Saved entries

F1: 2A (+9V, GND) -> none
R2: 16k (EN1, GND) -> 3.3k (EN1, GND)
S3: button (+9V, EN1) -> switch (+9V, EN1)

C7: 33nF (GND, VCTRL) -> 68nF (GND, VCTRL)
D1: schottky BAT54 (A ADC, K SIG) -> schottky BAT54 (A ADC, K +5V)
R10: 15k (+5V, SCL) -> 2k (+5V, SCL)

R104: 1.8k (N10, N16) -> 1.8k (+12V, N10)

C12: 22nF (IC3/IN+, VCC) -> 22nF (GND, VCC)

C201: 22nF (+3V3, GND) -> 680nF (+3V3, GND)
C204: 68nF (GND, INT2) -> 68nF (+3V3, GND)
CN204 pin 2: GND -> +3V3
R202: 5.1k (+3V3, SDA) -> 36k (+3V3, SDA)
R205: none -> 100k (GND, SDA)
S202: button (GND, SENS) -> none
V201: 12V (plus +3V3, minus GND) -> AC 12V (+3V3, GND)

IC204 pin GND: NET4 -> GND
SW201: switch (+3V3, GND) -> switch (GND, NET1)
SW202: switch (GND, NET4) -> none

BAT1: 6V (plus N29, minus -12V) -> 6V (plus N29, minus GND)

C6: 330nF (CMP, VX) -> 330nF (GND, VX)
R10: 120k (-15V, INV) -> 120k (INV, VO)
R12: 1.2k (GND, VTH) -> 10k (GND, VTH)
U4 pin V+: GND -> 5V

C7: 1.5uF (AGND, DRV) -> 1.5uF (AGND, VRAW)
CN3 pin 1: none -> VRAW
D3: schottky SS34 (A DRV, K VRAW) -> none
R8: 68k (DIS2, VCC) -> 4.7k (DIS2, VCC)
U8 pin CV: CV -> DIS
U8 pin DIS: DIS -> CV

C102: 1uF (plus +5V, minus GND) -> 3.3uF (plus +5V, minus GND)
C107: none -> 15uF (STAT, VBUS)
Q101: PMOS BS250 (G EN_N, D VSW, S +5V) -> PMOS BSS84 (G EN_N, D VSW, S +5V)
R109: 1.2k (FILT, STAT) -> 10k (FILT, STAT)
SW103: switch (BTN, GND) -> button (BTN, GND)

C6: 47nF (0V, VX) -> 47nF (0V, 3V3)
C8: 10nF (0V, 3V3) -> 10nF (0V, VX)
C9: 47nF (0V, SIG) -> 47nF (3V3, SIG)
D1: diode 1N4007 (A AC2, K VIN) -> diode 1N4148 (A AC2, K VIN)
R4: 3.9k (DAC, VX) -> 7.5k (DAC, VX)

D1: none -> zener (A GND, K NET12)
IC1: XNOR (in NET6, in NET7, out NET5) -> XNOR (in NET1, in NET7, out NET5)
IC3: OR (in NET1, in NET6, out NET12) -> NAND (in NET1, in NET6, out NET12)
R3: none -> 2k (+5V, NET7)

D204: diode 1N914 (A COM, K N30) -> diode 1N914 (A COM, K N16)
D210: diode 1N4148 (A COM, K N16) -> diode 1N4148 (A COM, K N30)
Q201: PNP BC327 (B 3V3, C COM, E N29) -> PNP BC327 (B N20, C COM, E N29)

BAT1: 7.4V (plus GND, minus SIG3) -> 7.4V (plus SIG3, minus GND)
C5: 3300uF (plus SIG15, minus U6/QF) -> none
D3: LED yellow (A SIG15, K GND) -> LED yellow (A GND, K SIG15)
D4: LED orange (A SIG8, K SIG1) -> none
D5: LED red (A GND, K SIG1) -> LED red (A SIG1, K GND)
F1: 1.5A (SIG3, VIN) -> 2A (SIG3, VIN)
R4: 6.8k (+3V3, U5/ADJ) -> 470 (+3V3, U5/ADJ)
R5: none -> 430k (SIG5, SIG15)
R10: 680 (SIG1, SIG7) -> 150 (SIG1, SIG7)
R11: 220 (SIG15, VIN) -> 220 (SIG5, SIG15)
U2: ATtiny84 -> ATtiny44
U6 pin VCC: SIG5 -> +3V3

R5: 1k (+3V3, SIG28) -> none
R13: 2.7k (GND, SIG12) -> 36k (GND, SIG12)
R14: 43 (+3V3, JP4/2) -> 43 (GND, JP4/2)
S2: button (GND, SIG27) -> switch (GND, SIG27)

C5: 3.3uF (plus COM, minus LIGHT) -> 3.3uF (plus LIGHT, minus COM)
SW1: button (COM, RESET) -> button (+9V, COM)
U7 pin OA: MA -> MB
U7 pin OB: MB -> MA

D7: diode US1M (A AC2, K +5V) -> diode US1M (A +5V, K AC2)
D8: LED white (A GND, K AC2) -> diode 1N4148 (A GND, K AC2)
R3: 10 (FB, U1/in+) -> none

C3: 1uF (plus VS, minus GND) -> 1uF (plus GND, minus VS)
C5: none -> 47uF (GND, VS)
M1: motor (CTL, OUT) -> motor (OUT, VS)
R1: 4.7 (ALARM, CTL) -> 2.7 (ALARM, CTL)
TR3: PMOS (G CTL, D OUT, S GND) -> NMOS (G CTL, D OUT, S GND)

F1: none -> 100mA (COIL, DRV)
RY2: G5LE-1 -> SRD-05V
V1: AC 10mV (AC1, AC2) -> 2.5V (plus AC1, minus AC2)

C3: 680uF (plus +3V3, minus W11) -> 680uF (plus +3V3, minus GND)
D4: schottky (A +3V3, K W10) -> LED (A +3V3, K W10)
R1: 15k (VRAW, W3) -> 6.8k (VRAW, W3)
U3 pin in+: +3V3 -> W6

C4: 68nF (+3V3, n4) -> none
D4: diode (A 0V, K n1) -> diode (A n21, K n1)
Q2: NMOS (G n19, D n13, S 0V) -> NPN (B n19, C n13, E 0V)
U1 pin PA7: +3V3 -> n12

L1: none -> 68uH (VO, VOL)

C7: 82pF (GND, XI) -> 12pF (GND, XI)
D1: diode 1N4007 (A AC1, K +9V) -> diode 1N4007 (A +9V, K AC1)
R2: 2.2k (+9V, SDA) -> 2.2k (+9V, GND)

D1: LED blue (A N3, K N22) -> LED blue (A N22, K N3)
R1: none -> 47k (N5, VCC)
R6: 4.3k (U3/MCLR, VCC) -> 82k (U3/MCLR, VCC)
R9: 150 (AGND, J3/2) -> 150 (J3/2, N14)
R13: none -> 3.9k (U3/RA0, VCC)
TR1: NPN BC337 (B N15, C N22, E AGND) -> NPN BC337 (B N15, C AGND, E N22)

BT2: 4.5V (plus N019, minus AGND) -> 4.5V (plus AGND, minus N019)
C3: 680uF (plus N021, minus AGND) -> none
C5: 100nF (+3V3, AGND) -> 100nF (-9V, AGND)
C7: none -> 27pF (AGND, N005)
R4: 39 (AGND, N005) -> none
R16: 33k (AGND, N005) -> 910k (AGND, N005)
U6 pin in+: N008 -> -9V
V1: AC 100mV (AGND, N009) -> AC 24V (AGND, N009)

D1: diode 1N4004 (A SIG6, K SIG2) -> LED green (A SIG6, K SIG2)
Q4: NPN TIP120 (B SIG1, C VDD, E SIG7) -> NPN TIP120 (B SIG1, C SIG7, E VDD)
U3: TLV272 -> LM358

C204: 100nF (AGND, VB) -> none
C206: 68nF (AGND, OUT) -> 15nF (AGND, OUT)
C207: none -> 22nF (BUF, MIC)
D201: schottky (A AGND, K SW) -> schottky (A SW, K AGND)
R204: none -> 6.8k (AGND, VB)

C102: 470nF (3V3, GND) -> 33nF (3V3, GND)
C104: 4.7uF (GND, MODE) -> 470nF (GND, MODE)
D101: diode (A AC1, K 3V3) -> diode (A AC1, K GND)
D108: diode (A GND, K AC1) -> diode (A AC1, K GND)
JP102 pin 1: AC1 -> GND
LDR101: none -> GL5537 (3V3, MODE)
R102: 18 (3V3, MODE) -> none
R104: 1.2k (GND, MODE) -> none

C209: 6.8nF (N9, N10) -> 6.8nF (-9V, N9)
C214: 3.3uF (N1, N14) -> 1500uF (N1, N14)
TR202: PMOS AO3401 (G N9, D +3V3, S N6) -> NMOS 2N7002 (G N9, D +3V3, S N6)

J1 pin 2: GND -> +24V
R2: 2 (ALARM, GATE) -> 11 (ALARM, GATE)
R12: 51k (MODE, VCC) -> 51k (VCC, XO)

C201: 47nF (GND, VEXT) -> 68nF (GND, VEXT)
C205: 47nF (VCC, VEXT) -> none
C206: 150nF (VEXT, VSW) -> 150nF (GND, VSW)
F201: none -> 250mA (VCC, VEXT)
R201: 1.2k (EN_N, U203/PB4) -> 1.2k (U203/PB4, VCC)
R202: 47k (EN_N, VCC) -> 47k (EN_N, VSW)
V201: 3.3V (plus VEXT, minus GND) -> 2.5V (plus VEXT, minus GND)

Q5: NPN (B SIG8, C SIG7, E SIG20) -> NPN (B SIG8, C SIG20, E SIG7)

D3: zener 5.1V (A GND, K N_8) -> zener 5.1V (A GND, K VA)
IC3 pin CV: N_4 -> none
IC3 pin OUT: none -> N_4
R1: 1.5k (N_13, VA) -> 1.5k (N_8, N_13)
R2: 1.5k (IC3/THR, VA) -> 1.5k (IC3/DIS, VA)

Exercise brief
Repeat word for word the lines above that run from the line containing "D8: LED white" through the line containing "M1: motor (CTL, OUT) -> motor (OUT, VS)", both ends included, and nothing else.

Result for this task
D8: LED white (A GND, K AC2) -> diode 1N4148 (A GND, K AC2)
R3: 10 (FB, U1/in+) -> none

C3: 1uF (plus VS, minus GND) -> 1uF (plus GND, minus VS)
C5: none -> 47uF (GND, VS)
M1: motor (CTL, OUT) -> motor (OUT, VS)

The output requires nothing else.